### About this task
Keep the text of the data exactly as it is and omit each picture from the copy.

### Records to process
- Opening Delimiter -
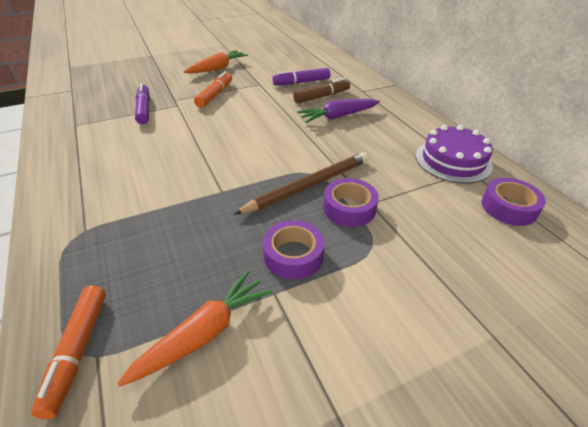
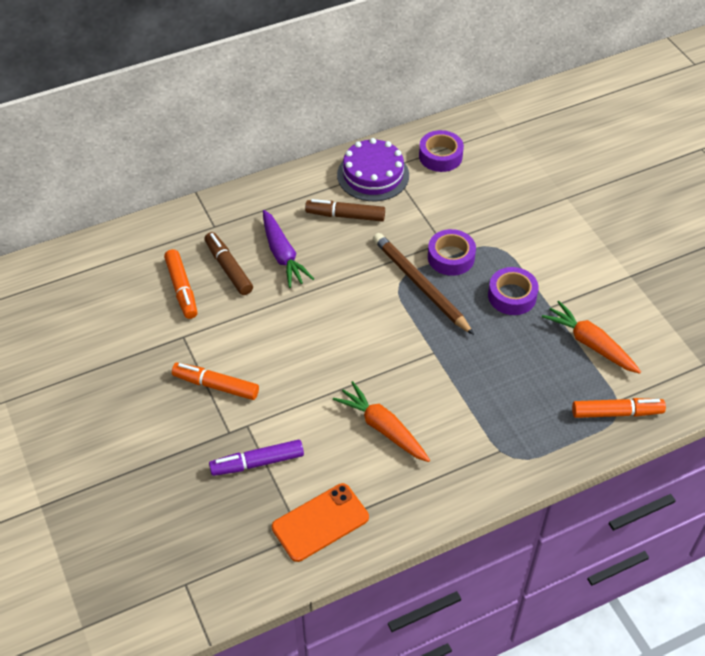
camera: 90 degrees left, 10 degrees up
(79, 132) = (320, 522): none -> orange phone
(217, 68) = (118, 395): orange carrot -> orange carrot (383, 428)
(301, 82) = (182, 289): purple marker -> orange marker
(391, 145) = (345, 216): none -> brown marker

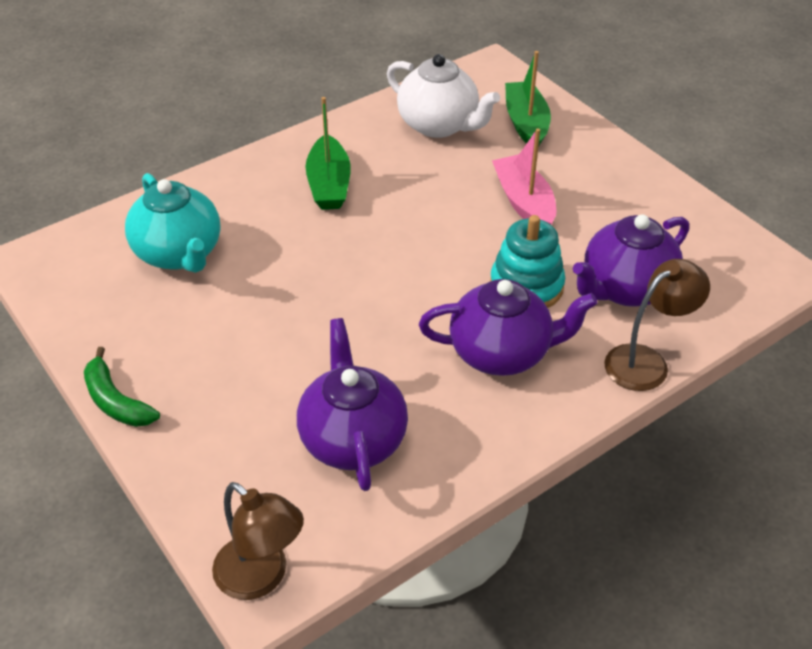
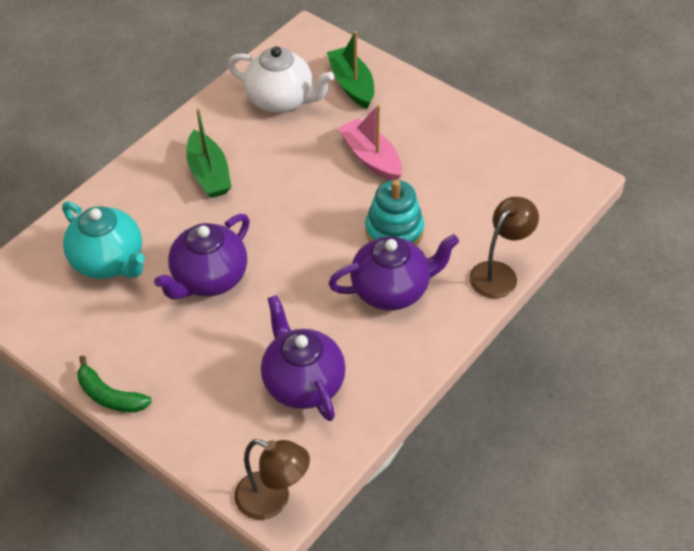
camera: 15 degrees left, 5 degrees up
(625, 289) = (469, 217): purple teapot -> purple teapot (208, 279)

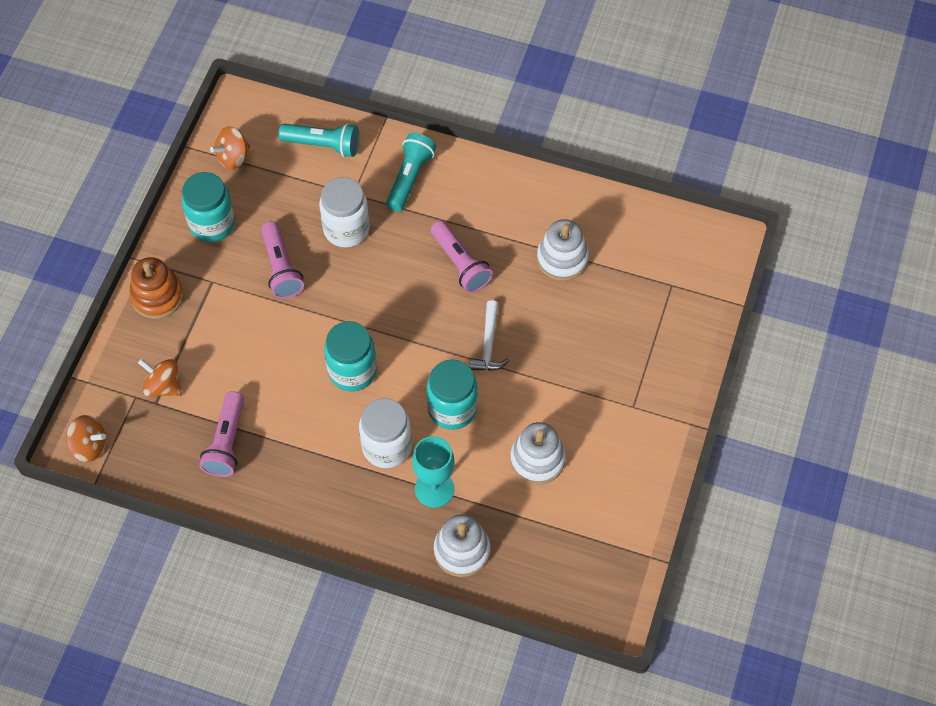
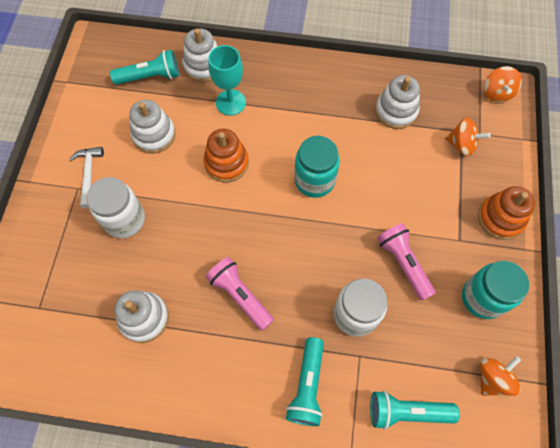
camera: 170 degrees right, 5 degrees up
(89, 446) = (496, 93): orange spinning top -> orange spinning top turned 90 degrees counterclockwise
(226, 442) = (396, 111): pink flashlight -> white stacking toy
(387, 447) = (273, 126): white jar -> white jar (124, 219)
(452, 409) = (226, 163): turquoise jar -> orange stacking toy
(488, 344) = (204, 222): white hammer -> white hammer (89, 174)
(536, 545) = (150, 77): none -> turquoise flashlight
- Closing Delimiter -
### Task response
camera: 90 degrees left, 10 degrees up
(79, 132) = (320, 522): none -> orange phone
(217, 68) = (118, 395): orange carrot -> orange carrot (383, 428)
(301, 82) = (182, 289): purple marker -> orange marker
(391, 145) = (345, 216): none -> brown marker

camera: 15 degrees left, 5 degrees up
(625, 289) = (469, 217): purple teapot -> purple teapot (208, 279)

camera: 170 degrees right, 5 degrees up
(89, 446) = (496, 93): orange spinning top -> orange spinning top turned 90 degrees counterclockwise
(226, 442) = (396, 111): pink flashlight -> white stacking toy
(387, 447) = (273, 126): white jar -> white jar (124, 219)
(452, 409) = (226, 163): turquoise jar -> orange stacking toy
(488, 344) = (204, 222): white hammer -> white hammer (89, 174)
(536, 545) = (150, 77): none -> turquoise flashlight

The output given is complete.